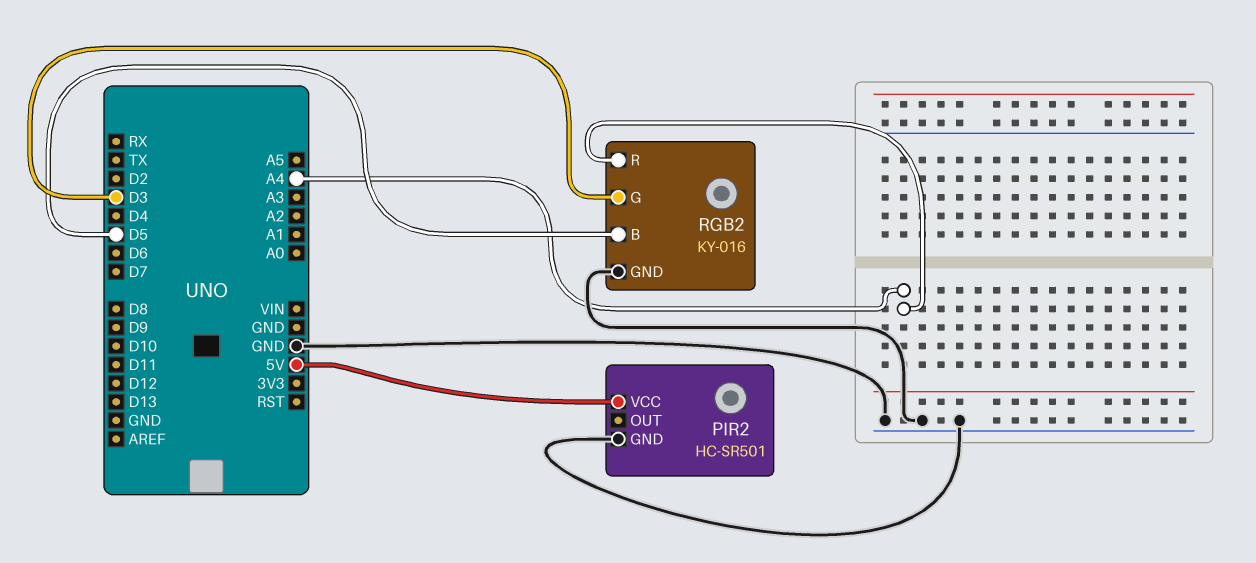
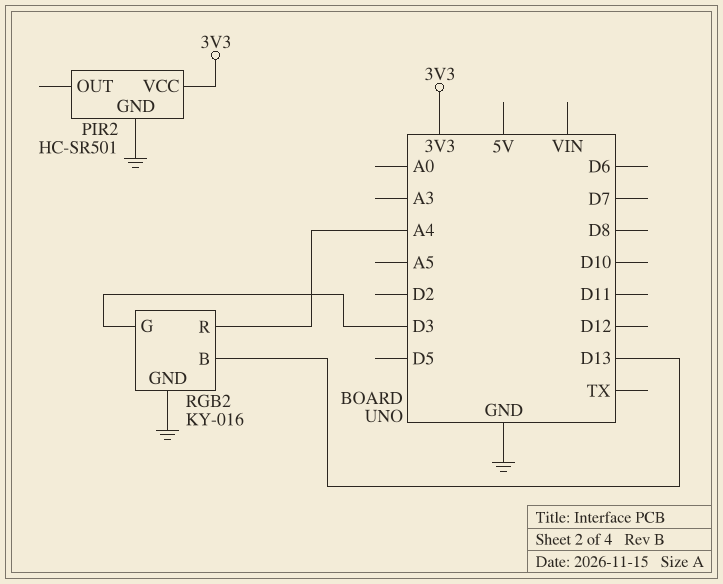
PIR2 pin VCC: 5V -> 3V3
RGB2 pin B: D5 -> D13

==

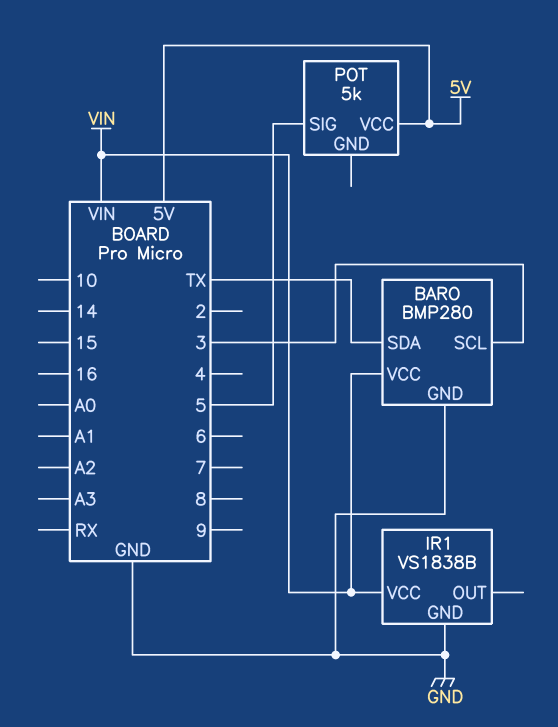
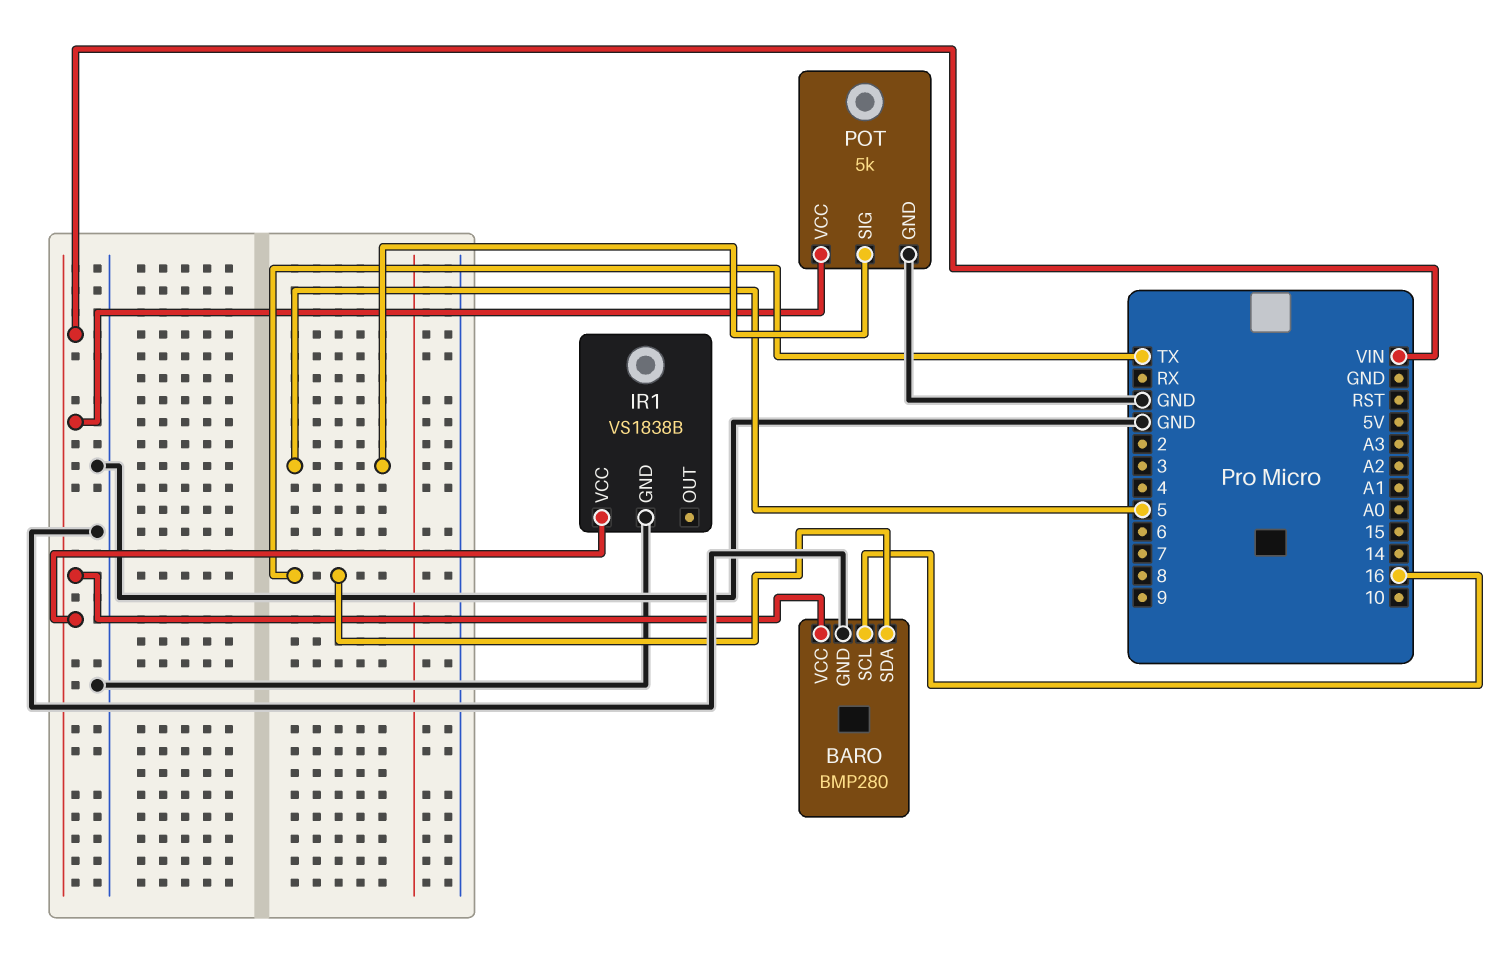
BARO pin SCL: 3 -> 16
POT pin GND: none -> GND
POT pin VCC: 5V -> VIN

◆ **Task description**: An exact copy of the lines above, from the one containing "BARO pin SCL: 3 -> 16" down to the one containing "POT pin VCC: 5V -> VIN" and including both, is the whole answer; retype it and nothing else.

◆ **Solution for this problem**:
BARO pin SCL: 3 -> 16
POT pin GND: none -> GND
POT pin VCC: 5V -> VIN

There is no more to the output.